* _WHAT THE TASK REQUIRES_
Return the exact lines from the one containing "J1 pin 1: GND -> n3" through the final line of the material below, with both ends kept.

============================================================

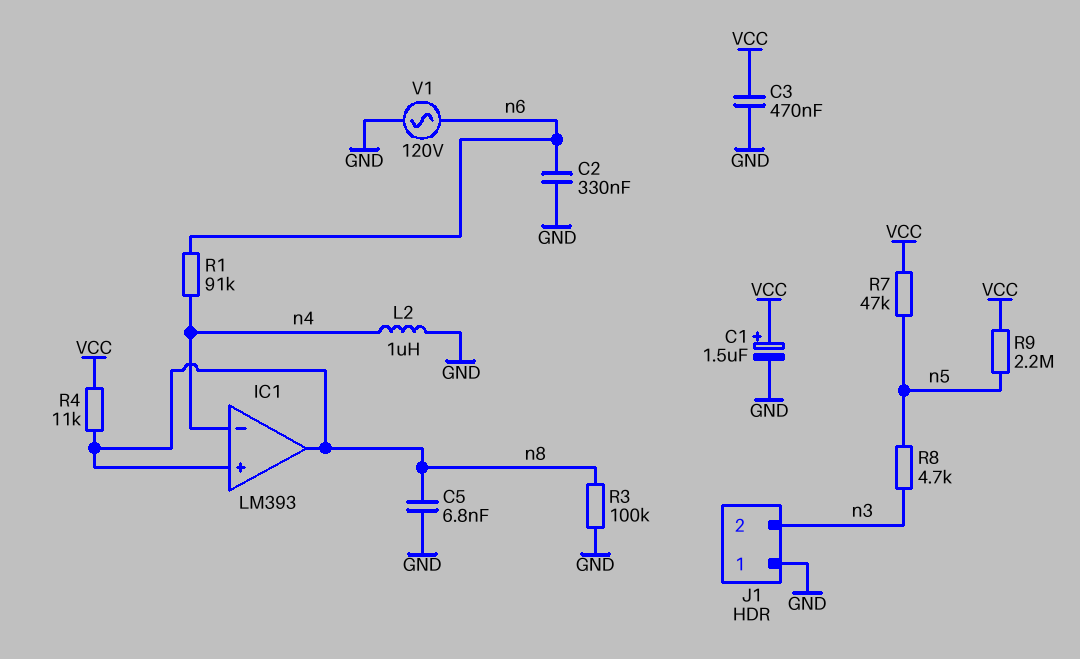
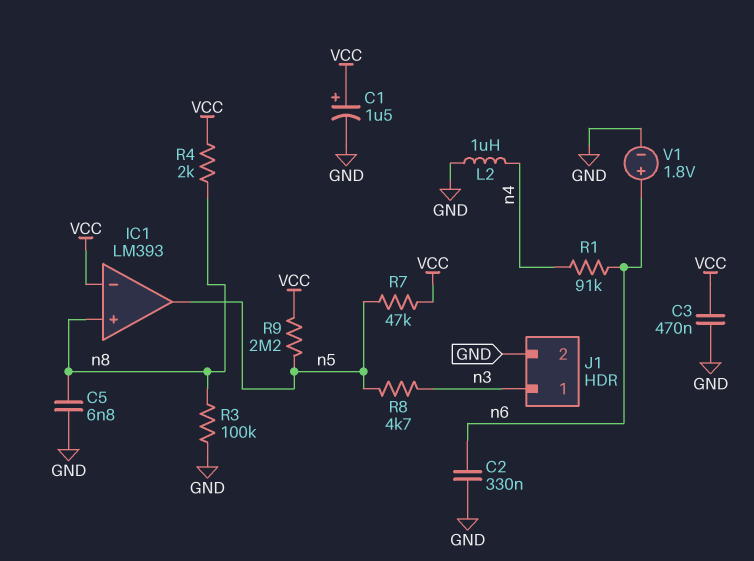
IC1 pin in-: n4 -> VCC
IC1 pin out: n8 -> n5
J1 pin 1: GND -> n3
J1 pin 2: n3 -> GND
R4: 11k (VCC, n8) -> 2k (VCC, n8)
V1: AC 120V (GND, n6) -> 1.8V (plus n6, minus GND)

============================================================

* _SOLUTION FOR THIS EXERCISE_
J1 pin 1: GND -> n3
J1 pin 2: n3 -> GND
R4: 11k (VCC, n8) -> 2k (VCC, n8)
V1: AC 120V (GND, n6) -> 1.8V (plus n6, minus GND)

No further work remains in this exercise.